[Data excerpts]
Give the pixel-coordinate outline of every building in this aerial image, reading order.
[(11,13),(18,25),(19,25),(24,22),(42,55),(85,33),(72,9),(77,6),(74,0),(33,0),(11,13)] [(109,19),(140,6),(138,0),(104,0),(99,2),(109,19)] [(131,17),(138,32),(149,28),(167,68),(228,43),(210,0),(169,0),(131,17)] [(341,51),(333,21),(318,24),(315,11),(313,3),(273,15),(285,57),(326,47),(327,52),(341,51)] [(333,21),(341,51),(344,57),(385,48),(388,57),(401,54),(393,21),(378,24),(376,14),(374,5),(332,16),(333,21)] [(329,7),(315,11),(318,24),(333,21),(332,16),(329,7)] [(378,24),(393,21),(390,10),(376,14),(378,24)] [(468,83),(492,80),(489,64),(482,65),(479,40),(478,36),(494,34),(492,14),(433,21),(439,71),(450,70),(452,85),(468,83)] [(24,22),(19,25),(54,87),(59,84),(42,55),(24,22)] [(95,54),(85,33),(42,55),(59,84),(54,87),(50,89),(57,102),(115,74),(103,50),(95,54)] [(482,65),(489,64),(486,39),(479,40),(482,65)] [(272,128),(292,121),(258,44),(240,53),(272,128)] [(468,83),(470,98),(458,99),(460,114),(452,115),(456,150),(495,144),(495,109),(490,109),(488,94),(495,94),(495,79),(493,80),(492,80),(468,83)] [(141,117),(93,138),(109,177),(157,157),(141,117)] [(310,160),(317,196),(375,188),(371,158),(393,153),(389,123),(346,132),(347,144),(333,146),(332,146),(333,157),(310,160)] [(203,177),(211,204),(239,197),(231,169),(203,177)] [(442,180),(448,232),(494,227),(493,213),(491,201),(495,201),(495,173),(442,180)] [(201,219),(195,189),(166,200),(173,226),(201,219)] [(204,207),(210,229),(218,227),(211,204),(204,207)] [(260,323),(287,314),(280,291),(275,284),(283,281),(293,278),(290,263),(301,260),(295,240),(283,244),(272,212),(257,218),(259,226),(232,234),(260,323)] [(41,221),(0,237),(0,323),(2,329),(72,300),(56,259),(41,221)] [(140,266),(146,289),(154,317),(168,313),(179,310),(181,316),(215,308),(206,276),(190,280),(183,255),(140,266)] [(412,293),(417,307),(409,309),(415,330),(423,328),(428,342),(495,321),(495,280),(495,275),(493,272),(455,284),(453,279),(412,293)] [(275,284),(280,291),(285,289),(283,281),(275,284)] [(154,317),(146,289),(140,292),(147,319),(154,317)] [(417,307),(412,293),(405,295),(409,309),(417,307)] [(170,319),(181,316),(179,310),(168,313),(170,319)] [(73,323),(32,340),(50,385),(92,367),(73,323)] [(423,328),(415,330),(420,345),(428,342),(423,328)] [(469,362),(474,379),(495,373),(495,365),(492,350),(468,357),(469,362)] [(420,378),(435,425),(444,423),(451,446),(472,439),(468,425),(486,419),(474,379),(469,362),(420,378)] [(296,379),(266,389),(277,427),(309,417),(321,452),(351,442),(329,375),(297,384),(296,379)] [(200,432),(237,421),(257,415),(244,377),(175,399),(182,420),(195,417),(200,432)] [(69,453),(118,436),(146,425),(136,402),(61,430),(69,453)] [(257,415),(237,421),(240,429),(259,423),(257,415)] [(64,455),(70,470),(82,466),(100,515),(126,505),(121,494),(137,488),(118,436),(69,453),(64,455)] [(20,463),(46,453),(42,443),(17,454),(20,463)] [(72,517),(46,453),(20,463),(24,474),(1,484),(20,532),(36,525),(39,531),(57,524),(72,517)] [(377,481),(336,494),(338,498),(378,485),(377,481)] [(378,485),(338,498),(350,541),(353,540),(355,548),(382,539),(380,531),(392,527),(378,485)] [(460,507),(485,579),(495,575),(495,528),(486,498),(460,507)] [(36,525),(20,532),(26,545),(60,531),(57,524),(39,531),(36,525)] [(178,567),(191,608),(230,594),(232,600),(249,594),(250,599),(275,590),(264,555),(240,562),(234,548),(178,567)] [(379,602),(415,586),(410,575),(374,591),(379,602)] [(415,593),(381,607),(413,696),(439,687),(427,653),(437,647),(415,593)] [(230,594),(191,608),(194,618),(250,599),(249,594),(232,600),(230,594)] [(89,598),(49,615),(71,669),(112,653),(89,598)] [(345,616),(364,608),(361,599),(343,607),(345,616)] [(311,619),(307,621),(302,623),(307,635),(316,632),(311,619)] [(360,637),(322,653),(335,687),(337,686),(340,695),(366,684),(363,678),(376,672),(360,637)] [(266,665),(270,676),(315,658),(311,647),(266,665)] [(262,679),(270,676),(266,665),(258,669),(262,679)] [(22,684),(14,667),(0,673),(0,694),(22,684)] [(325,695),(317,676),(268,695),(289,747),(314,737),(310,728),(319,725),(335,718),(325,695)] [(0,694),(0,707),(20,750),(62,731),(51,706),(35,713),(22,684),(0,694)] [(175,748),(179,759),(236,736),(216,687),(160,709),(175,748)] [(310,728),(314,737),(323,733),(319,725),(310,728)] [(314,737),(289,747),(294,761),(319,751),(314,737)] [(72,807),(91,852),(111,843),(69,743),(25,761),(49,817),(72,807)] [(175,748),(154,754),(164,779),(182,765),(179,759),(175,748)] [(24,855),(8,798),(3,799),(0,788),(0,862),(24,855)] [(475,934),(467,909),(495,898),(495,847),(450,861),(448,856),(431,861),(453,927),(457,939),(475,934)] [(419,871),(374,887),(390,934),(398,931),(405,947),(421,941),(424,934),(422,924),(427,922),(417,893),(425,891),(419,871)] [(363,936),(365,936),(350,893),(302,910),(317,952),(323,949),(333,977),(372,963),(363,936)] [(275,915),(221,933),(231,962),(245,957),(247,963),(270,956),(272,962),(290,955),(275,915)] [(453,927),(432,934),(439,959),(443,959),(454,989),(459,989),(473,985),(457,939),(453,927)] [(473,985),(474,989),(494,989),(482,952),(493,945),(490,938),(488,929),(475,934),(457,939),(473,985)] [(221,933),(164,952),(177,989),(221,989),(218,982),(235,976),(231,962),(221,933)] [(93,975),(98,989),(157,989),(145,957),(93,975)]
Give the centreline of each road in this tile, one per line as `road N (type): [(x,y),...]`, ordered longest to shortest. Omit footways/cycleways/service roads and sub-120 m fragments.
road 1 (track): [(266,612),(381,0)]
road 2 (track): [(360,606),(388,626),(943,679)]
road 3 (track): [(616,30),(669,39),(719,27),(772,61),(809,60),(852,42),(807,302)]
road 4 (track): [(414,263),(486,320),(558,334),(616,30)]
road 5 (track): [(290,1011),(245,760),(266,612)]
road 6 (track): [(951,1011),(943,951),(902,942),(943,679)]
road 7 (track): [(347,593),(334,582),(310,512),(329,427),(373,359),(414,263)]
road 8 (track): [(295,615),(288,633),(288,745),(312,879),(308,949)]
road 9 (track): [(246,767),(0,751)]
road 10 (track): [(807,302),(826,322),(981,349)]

# [PROBLEM]
Exactly reproduce all of the entries.

# [ANSWER TO THE PROBLEM]
Give the pixel-coordinate outline of every building in this aerial image, reading order.
[(11,13),(18,25),(19,25),(24,22),(42,55),(85,33),(72,9),(77,6),(74,0),(33,0),(11,13)] [(109,19),(140,6),(138,0),(104,0),(99,2),(109,19)] [(131,17),(138,32),(149,28),(167,68),(228,43),(210,0),(169,0),(131,17)] [(341,51),(333,21),(318,24),(315,11),(313,3),(273,15),(285,57),(326,47),(327,52),(341,51)] [(333,21),(341,51),(344,57),(385,48),(388,57),(401,54),(393,21),(378,24),(376,14),(374,5),(332,16),(333,21)] [(329,7),(315,11),(318,24),(333,21),(332,16),(329,7)] [(378,24),(393,21),(390,10),(376,14),(378,24)] [(468,83),(492,80),(489,64),(482,65),(479,40),(478,36),(494,34),(492,14),(433,21),(439,71),(450,70),(452,85),(468,83)] [(24,22),(19,25),(54,87),(59,84),(42,55),(24,22)] [(95,54),(85,33),(42,55),(59,84),(54,87),(50,89),(57,102),(115,74),(103,50),(95,54)] [(482,65),(489,64),(486,39),(479,40),(482,65)] [(272,128),(292,121),(258,44),(240,53),(272,128)] [(468,83),(470,98),(458,99),(460,114),(452,115),(456,150),(495,144),(495,109),(490,109),(488,94),(495,94),(495,79),(493,80),(492,80),(468,83)] [(141,117),(93,138),(109,177),(157,157),(141,117)] [(310,160),(317,196),(375,188),(371,158),(393,153),(389,123),(346,132),(347,144),(333,146),(332,146),(333,157),(310,160)] [(203,177),(211,204),(239,197),(231,169),(203,177)] [(442,180),(448,232),(494,227),(493,213),(491,201),(495,201),(495,173),(442,180)] [(201,219),(195,189),(166,200),(173,226),(201,219)] [(204,207),(210,229),(218,227),(211,204),(204,207)] [(260,323),(287,314),(280,291),(275,284),(283,281),(293,278),(290,263),(301,260),(295,240),(283,244),(272,212),(257,218),(259,226),(232,234),(260,323)] [(41,221),(0,237),(0,323),(2,329),(72,300),(56,259),(41,221)] [(140,266),(146,289),(154,317),(168,313),(179,310),(181,316),(215,308),(206,276),(190,280),(183,255),(140,266)] [(412,293),(417,307),(409,309),(415,330),(423,328),(428,342),(495,321),(495,280),(495,275),(493,272),(455,284),(453,279),(412,293)] [(275,284),(280,291),(285,289),(283,281),(275,284)] [(154,317),(146,289),(140,292),(147,319),(154,317)] [(417,307),(412,293),(405,295),(409,309),(417,307)] [(170,319),(181,316),(179,310),(168,313),(170,319)] [(73,323),(32,340),(50,385),(92,367),(73,323)] [(423,328),(415,330),(420,345),(428,342),(423,328)] [(469,362),(474,379),(495,373),(495,365),(492,350),(468,357),(469,362)] [(420,378),(435,425),(444,423),(451,446),(472,439),(468,425),(486,419),(474,379),(469,362),(420,378)] [(296,379),(266,389),(277,427),(309,417),(321,452),(351,442),(329,375),(297,384),(296,379)] [(200,432),(237,421),(257,415),(244,377),(175,399),(182,420),(195,417),(200,432)] [(69,453),(118,436),(146,425),(136,402),(61,430),(69,453)] [(257,415),(237,421),(240,429),(259,423),(257,415)] [(64,455),(70,470),(82,466),(100,515),(126,505),(121,494),(137,488),(118,436),(69,453),(64,455)] [(20,463),(46,453),(42,443),(17,454),(20,463)] [(72,517),(46,453),(20,463),(24,474),(1,484),(20,532),(36,525),(39,531),(57,524),(72,517)] [(377,481),(336,494),(338,498),(378,485),(377,481)] [(378,485),(338,498),(350,541),(353,540),(355,548),(382,539),(380,531),(392,527),(378,485)] [(460,507),(485,579),(495,575),(495,528),(486,498),(460,507)] [(36,525),(20,532),(26,545),(60,531),(57,524),(39,531),(36,525)] [(178,567),(191,608),(230,594),(232,600),(249,594),(250,599),(275,590),(264,555),(240,562),(234,548),(178,567)] [(379,602),(415,586),(410,575),(374,591),(379,602)] [(415,593),(381,607),(413,696),(439,687),(427,653),(437,647),(415,593)] [(230,594),(191,608),(194,618),(250,599),(249,594),(232,600),(230,594)] [(89,598),(49,615),(71,669),(112,653),(89,598)] [(345,616),(364,608),(361,599),(343,607),(345,616)] [(311,619),(307,621),(302,623),(307,635),(316,632),(311,619)] [(360,637),(322,653),(335,687),(337,686),(340,695),(366,684),(363,678),(376,672),(360,637)] [(266,665),(270,676),(315,658),(311,647),(266,665)] [(262,679),(270,676),(266,665),(258,669),(262,679)] [(22,684),(14,667),(0,673),(0,694),(22,684)] [(325,695),(317,676),(268,695),(289,747),(314,737),(310,728),(319,725),(335,718),(325,695)] [(0,694),(0,707),(20,750),(62,731),(51,706),(35,713),(22,684),(0,694)] [(175,748),(179,759),(236,736),(216,687),(160,709),(175,748)] [(310,728),(314,737),(323,733),(319,725),(310,728)] [(314,737),(289,747),(294,761),(319,751),(314,737)] [(72,807),(91,852),(111,843),(69,743),(25,761),(49,817),(72,807)] [(175,748),(154,754),(164,779),(182,765),(179,759),(175,748)] [(24,855),(8,798),(3,799),(0,788),(0,862),(24,855)] [(475,934),(467,909),(495,898),(495,847),(450,861),(448,856),(431,861),(453,927),(457,939),(475,934)] [(419,871),(374,887),(390,934),(398,931),(405,947),(421,941),(424,934),(422,924),(427,922),(417,893),(425,891),(419,871)] [(363,936),(365,936),(350,893),(302,910),(317,952),(323,949),(333,977),(372,963),(363,936)] [(275,915),(221,933),(231,962),(245,957),(247,963),(270,956),(272,962),(290,955),(275,915)] [(453,927),(432,934),(439,959),(443,959),(454,989),(459,989),(473,985),(457,939),(453,927)] [(473,985),(474,989),(494,989),(482,952),(493,945),(490,938),(488,929),(475,934),(457,939),(473,985)] [(221,933),(164,952),(177,989),(221,989),(218,982),(235,976),(231,962),(221,933)] [(93,975),(98,989),(157,989),(145,957),(93,975)]
Give the centreline of each road in this tile, one per line as `road N (type): [(x,y),...]`, ordered longest to shortest. Omit footways/cycleways/service roads and sub-120 m fragments.
road 1 (track): [(266,612),(381,0)]
road 2 (track): [(360,606),(388,626),(943,679)]
road 3 (track): [(616,30),(669,39),(719,27),(772,61),(809,60),(852,42),(807,302)]
road 4 (track): [(414,263),(486,320),(558,334),(616,30)]
road 5 (track): [(290,1011),(245,760),(266,612)]
road 6 (track): [(951,1011),(943,951),(902,942),(943,679)]
road 7 (track): [(347,593),(334,582),(310,512),(329,427),(373,359),(414,263)]
road 8 (track): [(295,615),(288,633),(288,745),(312,879),(308,949)]
road 9 (track): [(246,767),(0,751)]
road 10 (track): [(807,302),(826,322),(981,349)]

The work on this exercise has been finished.